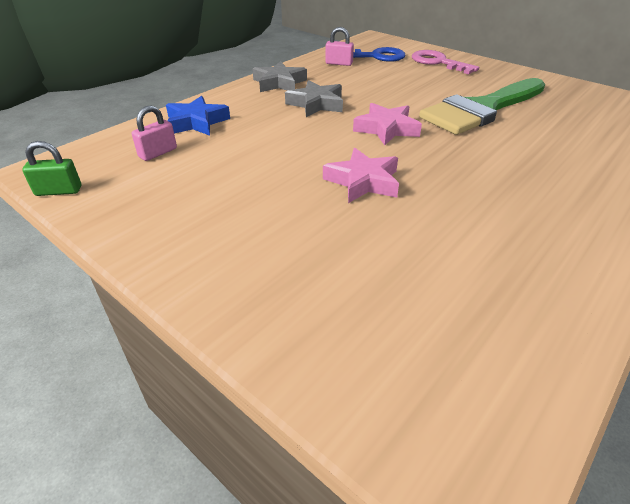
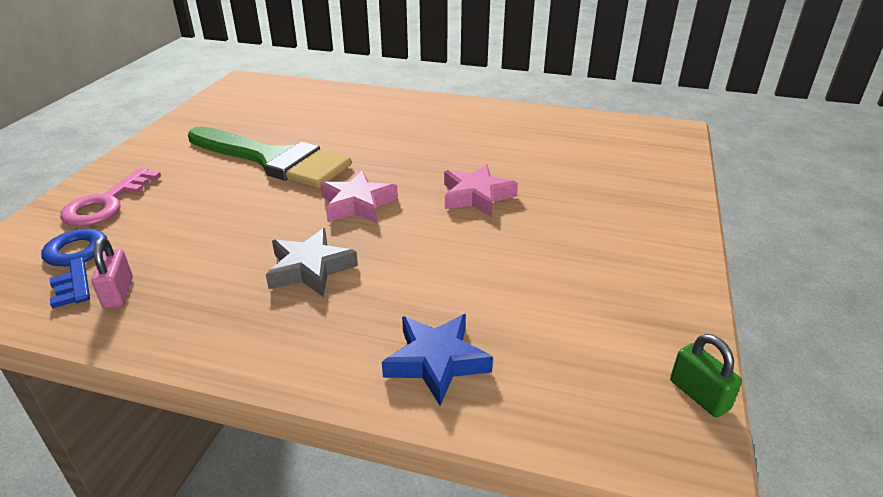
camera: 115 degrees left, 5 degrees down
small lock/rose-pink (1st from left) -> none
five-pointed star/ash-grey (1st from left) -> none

------

Give back every line of the material above word for word, leaving out the pictures.

▶ [RESPONSE TO THIS EXERCISE]
camera: 115 degrees left, 5 degrees down
small lock/rose-pink (1st from left) -> none
five-pointed star/ash-grey (1st from left) -> none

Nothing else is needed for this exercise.